WHAT YOU NEED TO DO ->
Every line of the material below needs to be copied exactly; omit the pictures.

DATA BLOCK ->

++++++++

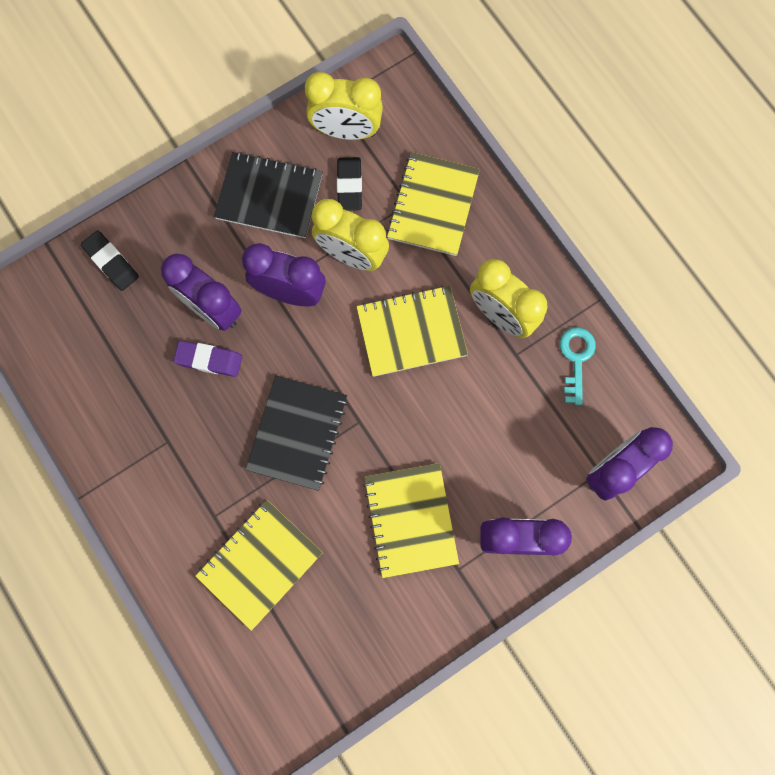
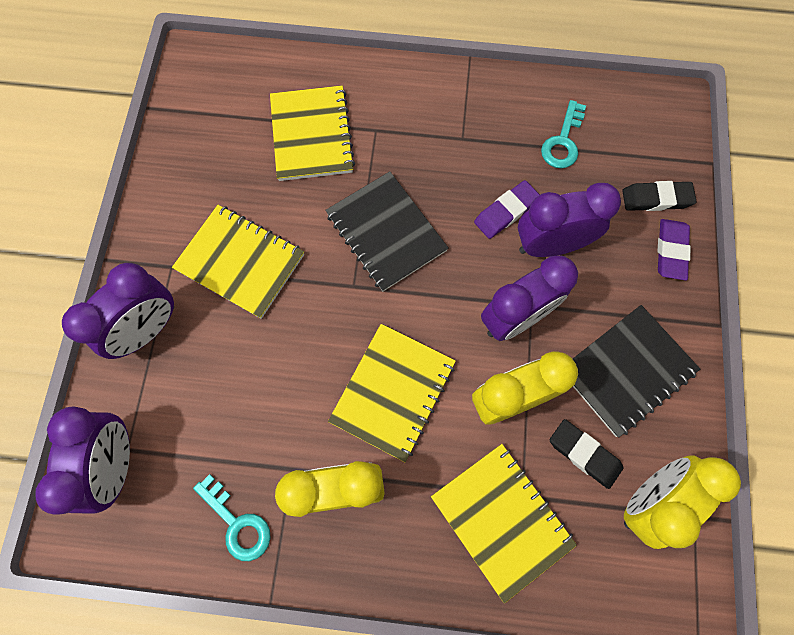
camera: 130 degrees right, 5 degrees down
(110, 363) = (563, 141): none -> turquoise key
(150, 225) = (671, 251): none -> purple eraser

++++++++

SOLUTION TO THIS EXERCISE ->
camera: 130 degrees right, 5 degrees down
(110, 363) = (563, 141): none -> turquoise key
(150, 225) = (671, 251): none -> purple eraser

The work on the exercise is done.